**WHAT NEEDS TO BE DONE:** What follows is a set of records; restate each one word for word and drop the pictures.

**THE RECORDS:**
+ + + +
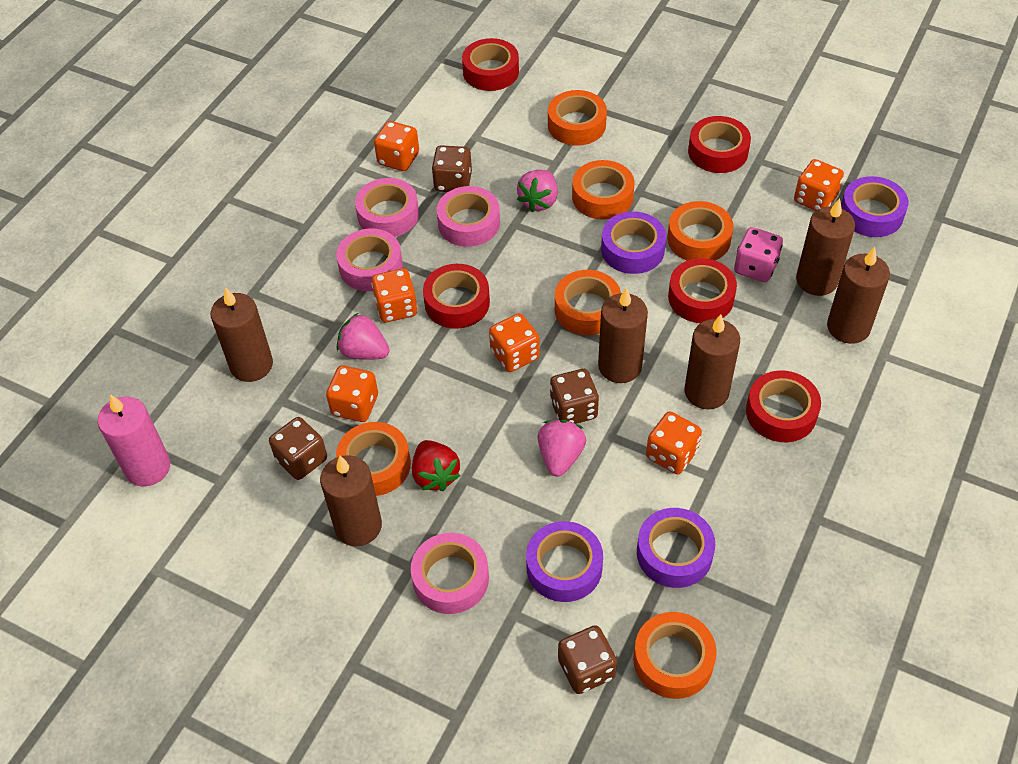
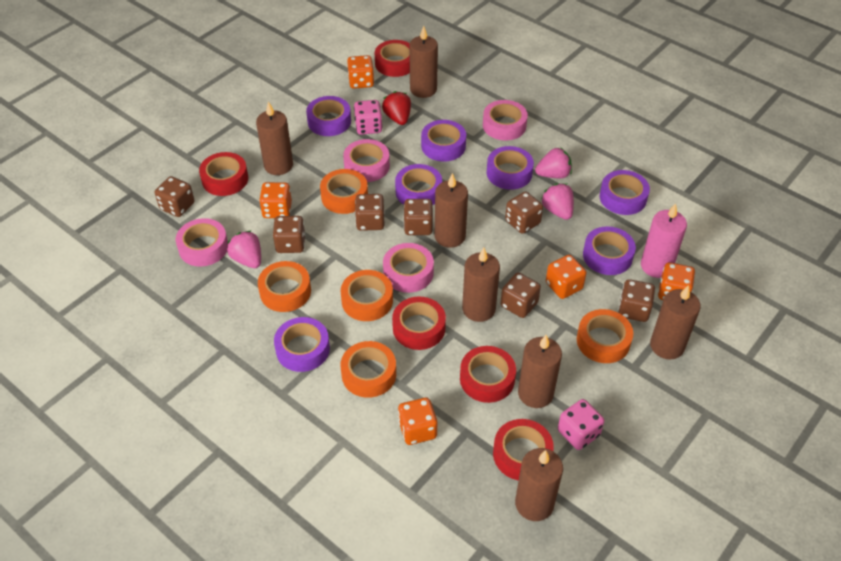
brown candle: 6 -> 7
brown dice: 4 -> 7
orange dice: 6 -> 5
orange tape: 6 -> 5
pink dice: 1 -> 2
purple tape: 4 -> 7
+ + + +
**COMPLETED TASK:**
brown candle: 6 -> 7
brown dice: 4 -> 7
orange dice: 6 -> 5
orange tape: 6 -> 5
pink dice: 1 -> 2
purple tape: 4 -> 7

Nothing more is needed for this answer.